═════ DATA FOR PROCESSING ═════

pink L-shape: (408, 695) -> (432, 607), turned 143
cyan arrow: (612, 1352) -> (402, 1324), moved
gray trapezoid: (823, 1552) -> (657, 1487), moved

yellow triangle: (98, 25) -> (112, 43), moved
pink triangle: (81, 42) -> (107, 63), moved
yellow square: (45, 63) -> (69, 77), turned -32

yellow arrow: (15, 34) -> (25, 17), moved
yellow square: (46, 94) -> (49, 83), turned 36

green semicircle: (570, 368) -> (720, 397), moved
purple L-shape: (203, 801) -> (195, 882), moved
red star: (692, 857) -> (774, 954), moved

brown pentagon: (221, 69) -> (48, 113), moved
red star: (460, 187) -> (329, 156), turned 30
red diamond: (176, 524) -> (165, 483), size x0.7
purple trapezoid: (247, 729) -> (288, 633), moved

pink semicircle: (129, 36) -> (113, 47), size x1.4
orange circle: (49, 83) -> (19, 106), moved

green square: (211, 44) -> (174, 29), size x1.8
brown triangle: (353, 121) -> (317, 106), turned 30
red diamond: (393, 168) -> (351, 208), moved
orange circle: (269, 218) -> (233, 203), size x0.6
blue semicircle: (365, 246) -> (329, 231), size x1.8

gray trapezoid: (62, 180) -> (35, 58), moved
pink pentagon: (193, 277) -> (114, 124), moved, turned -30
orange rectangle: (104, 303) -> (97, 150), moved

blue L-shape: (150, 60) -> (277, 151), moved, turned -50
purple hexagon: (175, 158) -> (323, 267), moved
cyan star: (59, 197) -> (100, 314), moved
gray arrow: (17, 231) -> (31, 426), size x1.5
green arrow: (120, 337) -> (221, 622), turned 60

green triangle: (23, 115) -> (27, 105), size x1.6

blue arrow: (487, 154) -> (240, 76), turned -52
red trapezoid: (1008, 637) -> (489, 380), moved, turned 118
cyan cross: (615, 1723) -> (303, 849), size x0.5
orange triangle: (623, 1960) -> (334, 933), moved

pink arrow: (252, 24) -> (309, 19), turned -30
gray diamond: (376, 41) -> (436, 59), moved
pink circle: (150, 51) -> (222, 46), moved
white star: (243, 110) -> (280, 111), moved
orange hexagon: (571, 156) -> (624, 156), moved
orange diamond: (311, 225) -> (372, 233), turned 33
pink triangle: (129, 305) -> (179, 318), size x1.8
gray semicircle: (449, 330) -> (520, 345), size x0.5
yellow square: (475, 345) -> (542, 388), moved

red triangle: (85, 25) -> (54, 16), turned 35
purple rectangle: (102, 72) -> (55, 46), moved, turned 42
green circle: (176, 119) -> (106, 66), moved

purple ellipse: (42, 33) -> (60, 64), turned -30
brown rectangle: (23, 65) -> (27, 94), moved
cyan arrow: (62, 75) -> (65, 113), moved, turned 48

═════

*WHAT IS EXPECTED*:
Find the lines above that contain "diamond" and give their count, with nothing added.

*ANSWER SPACE*:
4